■ Records provided
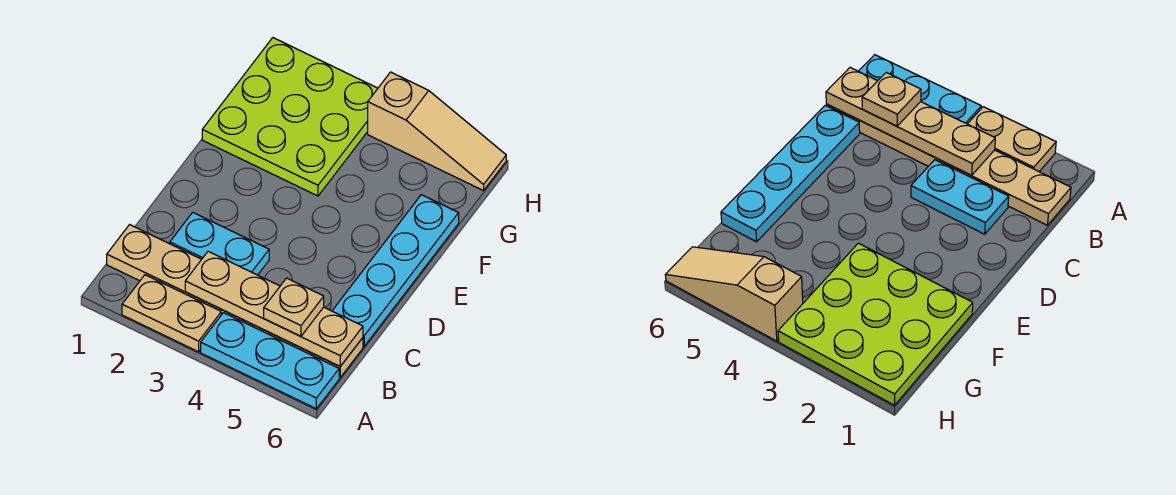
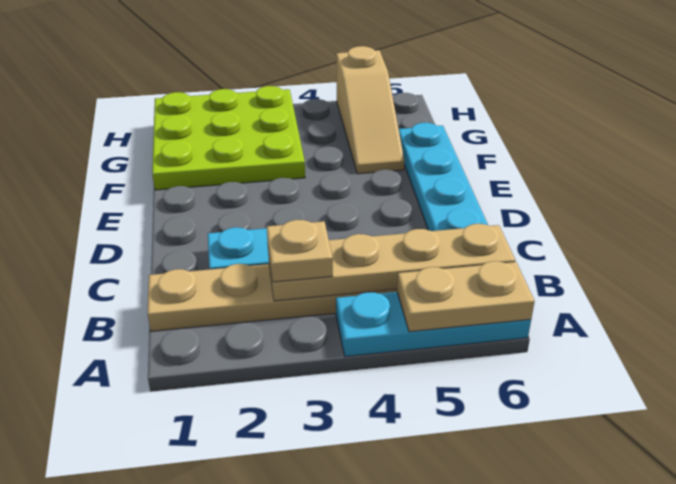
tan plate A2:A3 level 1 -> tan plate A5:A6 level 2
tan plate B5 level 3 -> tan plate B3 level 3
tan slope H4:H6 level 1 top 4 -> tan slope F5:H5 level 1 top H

...

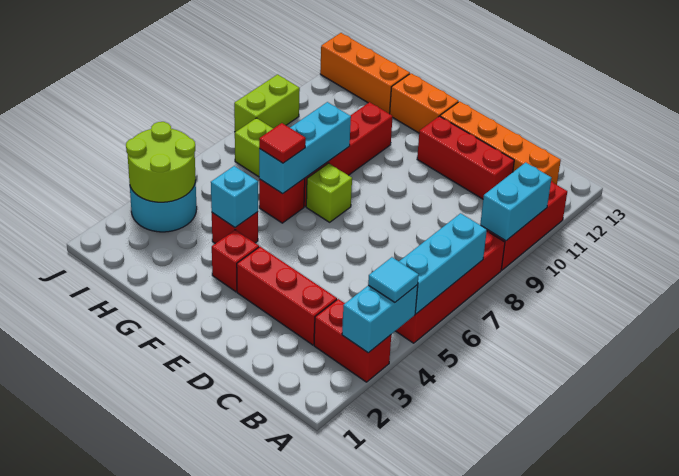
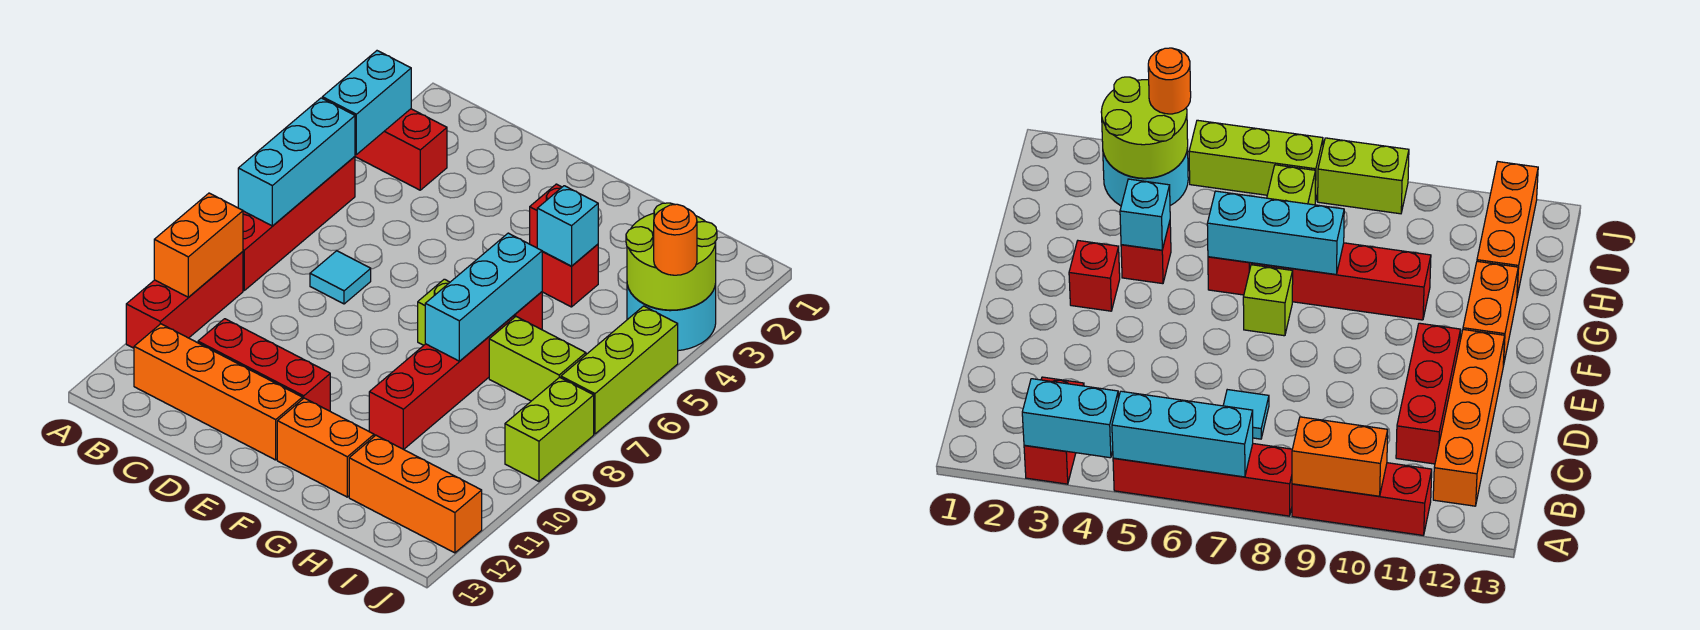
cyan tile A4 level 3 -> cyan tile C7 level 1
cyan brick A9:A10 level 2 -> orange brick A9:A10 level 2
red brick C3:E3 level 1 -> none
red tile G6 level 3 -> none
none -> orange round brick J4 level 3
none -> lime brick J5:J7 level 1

■ Action item
Look above for the line with "tan plate A2:A3" and the line with "tan slope H4:H6". Retype those two lines and every line between them exactly, adding nothing.

■ Result of this exercise
tan plate A2:A3 level 1 -> tan plate A5:A6 level 2
tan plate B5 level 3 -> tan plate B3 level 3
tan slope H4:H6 level 1 top 4 -> tan slope F5:H5 level 1 top H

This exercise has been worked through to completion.